Input data -
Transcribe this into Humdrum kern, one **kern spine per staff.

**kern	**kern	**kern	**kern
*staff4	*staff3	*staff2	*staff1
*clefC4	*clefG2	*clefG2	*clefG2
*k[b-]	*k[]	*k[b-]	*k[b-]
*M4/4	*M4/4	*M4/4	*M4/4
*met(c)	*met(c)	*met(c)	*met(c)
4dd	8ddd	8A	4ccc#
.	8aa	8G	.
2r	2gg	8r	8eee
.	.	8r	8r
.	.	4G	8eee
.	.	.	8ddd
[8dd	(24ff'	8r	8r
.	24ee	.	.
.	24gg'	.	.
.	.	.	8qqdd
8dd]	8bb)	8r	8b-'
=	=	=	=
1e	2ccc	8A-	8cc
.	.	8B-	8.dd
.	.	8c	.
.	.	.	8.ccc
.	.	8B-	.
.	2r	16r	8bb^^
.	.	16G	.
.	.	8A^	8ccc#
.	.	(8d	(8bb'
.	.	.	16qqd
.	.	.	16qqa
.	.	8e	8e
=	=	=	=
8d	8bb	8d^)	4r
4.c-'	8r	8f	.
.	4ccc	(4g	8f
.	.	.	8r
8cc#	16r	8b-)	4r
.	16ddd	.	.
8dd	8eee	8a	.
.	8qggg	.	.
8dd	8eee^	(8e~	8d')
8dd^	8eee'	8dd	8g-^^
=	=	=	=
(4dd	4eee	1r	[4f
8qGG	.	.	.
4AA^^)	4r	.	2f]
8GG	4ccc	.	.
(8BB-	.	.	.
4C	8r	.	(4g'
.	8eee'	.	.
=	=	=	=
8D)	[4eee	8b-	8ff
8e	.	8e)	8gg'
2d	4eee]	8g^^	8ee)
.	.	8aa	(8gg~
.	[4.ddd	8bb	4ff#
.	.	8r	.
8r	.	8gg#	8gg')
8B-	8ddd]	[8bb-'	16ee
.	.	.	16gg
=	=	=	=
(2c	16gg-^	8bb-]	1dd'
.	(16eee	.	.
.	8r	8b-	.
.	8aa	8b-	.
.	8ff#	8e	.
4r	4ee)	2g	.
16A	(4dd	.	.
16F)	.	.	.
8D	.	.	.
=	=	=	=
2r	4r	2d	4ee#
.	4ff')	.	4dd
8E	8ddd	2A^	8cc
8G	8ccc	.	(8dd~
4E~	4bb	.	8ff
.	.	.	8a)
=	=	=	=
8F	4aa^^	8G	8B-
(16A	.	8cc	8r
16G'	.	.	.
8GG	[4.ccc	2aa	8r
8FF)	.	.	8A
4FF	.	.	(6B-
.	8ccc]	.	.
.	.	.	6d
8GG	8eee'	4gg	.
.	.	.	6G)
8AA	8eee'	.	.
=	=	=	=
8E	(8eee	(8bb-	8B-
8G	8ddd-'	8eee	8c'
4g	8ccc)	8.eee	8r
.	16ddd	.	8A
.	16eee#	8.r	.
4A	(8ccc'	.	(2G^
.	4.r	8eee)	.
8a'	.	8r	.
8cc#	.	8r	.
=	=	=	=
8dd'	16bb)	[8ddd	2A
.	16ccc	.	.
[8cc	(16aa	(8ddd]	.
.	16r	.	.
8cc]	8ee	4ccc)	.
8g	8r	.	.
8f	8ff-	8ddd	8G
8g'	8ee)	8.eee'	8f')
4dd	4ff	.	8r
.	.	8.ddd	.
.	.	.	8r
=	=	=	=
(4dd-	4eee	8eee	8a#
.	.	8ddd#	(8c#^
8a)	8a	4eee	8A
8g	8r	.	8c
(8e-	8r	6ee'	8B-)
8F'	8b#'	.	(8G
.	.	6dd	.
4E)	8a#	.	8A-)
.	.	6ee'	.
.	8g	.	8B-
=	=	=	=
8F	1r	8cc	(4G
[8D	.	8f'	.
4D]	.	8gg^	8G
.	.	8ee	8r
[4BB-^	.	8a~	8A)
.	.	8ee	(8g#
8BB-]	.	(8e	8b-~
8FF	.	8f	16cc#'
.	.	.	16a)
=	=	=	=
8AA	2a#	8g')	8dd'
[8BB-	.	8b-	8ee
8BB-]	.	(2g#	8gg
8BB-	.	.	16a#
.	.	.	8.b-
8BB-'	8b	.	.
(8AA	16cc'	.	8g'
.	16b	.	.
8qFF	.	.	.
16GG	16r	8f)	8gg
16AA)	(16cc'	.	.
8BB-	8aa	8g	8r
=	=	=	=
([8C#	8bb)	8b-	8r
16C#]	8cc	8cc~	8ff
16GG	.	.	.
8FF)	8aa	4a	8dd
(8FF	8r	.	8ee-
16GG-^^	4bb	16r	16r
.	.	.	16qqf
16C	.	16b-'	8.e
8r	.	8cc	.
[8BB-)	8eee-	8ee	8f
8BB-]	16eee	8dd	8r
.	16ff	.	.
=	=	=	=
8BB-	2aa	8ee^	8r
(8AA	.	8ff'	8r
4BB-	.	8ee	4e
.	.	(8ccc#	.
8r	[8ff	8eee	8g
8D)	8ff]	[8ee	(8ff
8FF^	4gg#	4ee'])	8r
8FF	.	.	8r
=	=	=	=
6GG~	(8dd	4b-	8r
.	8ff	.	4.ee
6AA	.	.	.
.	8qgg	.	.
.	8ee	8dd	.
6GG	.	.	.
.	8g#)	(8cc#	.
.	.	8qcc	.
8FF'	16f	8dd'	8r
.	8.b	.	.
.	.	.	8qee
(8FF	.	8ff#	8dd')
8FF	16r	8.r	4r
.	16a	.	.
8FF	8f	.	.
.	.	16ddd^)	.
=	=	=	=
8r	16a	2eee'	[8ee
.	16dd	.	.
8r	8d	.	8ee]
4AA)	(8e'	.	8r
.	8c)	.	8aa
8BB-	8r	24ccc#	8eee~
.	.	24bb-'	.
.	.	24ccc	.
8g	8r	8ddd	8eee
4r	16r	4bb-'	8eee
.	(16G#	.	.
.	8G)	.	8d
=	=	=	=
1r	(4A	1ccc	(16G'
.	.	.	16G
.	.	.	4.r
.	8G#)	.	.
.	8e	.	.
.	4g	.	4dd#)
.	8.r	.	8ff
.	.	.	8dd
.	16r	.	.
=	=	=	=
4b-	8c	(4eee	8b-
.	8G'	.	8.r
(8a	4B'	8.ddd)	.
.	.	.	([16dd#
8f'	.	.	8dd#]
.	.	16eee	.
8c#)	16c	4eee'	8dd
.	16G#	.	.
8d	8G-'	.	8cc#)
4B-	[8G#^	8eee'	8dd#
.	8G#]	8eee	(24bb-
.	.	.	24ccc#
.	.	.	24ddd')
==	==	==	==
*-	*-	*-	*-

Written instruction - Collect every line in the records above that contains the string "kern", and copy each such line in full.

Output for this exercise -
Transcribe this into Humdrum kern, one **kern spine per staff.
**kern	**kern	**kern	**kern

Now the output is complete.